Instructions for the task:
The records below are to be output exactly, except for their pictures.

Provided material:
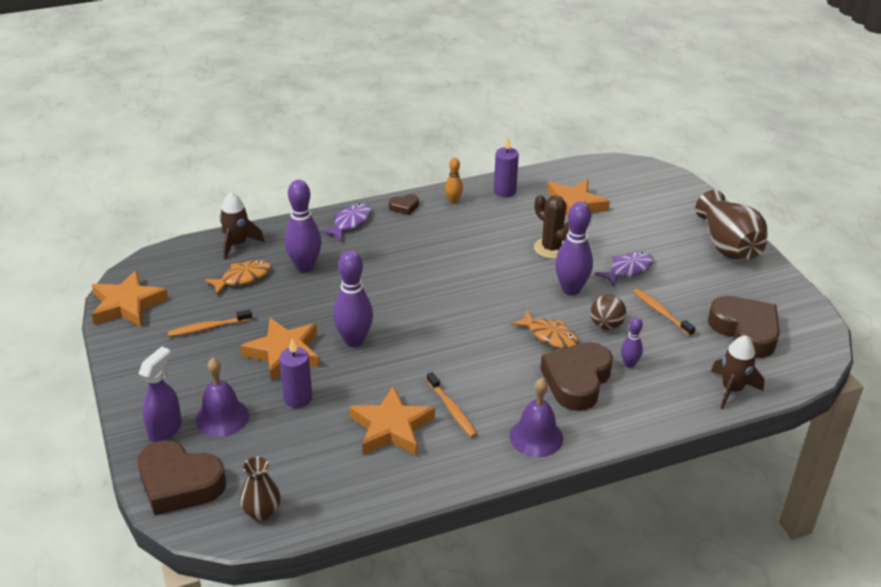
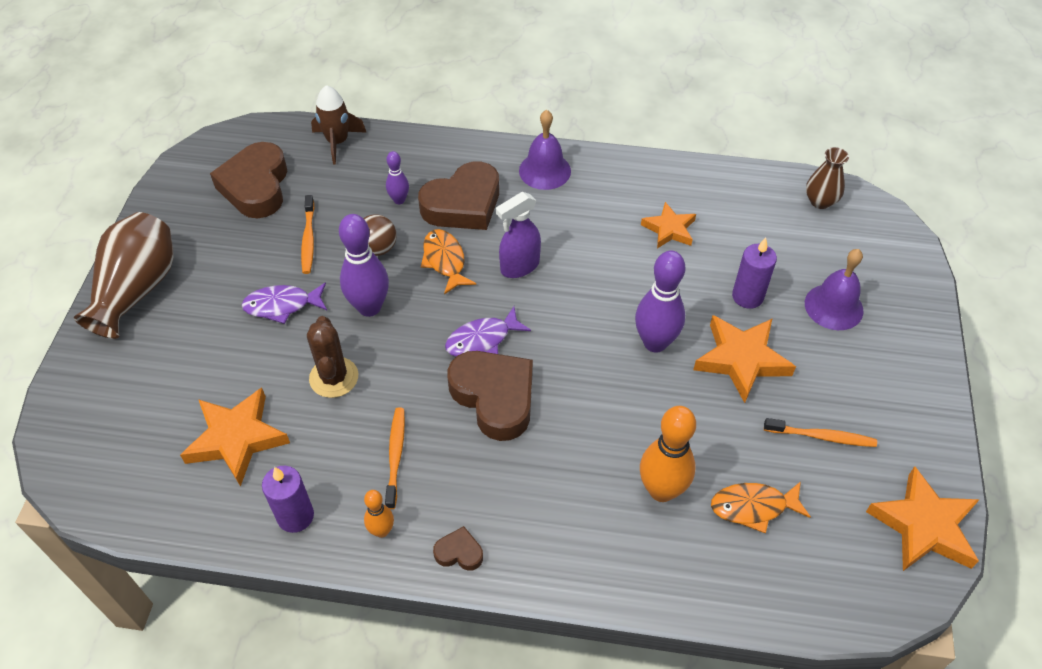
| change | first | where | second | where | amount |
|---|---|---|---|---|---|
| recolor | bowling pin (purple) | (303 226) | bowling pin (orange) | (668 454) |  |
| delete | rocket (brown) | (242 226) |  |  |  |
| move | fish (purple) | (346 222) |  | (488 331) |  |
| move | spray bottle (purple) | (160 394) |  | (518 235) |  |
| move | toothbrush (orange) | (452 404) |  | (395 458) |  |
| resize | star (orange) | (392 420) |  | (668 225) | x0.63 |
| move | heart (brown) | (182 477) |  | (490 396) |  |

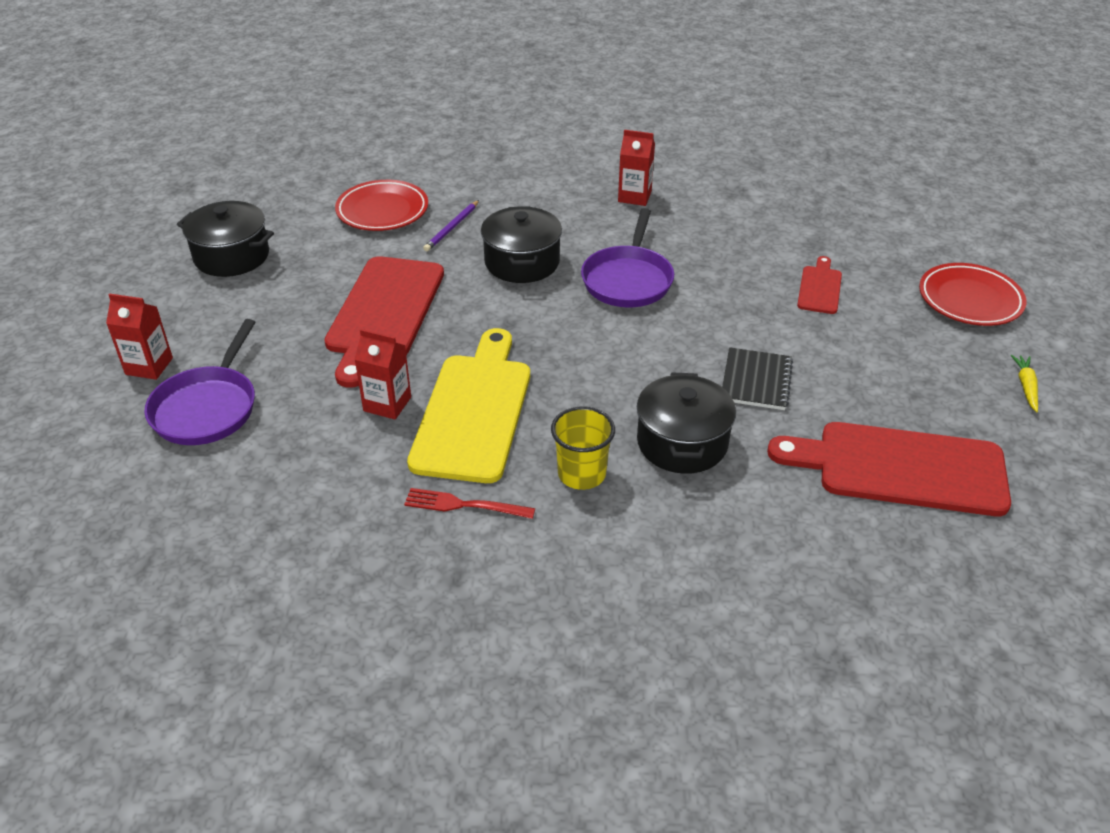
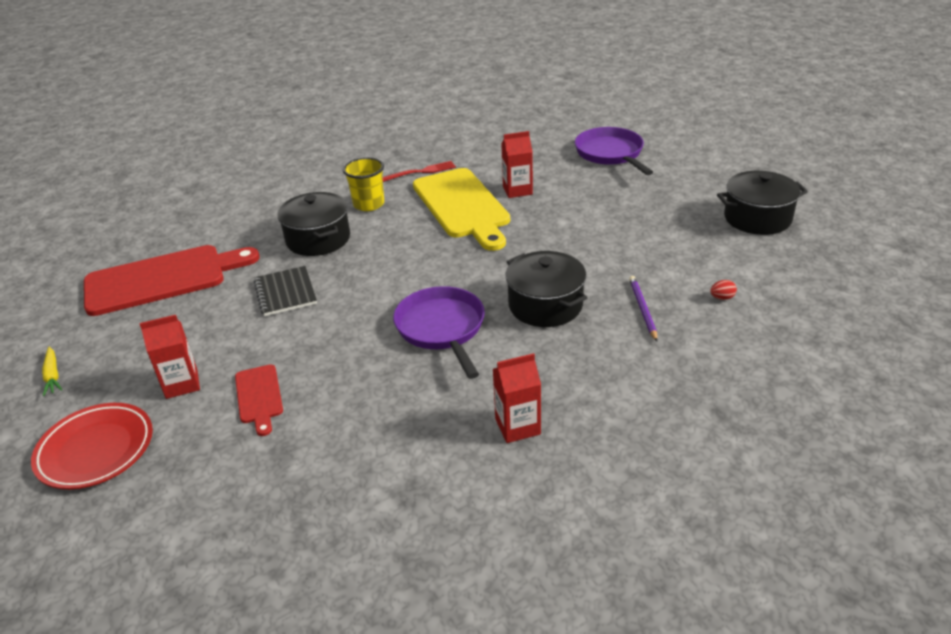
| change | first | where | second | where | amount |
|---|---|---|---|---|---|
| replace | plate (red) | (381 205) | egg (red) | (723 290) |  |
| delete | cutting board (red) | (384 321) |  |  |  |
| move | carton (red) | (139 336) |  | (169 357) |  |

Result:
| change | first | where | second | where | amount |
|---|---|---|---|---|---|
| recolor | bowling pin (purple) | (303 226) | bowling pin (orange) | (668 454) |  |
| delete | rocket (brown) | (242 226) |  |  |  |
| move | fish (purple) | (346 222) |  | (488 331) |  |
| move | spray bottle (purple) | (160 394) |  | (518 235) |  |
| move | toothbrush (orange) | (452 404) |  | (395 458) |  |
| resize | star (orange) | (392 420) |  | (668 225) | x0.63 |
| move | heart (brown) | (182 477) |  | (490 396) |  |

| change | first | where | second | where | amount |
|---|---|---|---|---|---|
| replace | plate (red) | (381 205) | egg (red) | (723 290) |  |
| delete | cutting board (red) | (384 321) |  |  |  |
| move | carton (red) | (139 336) |  | (169 357) |  |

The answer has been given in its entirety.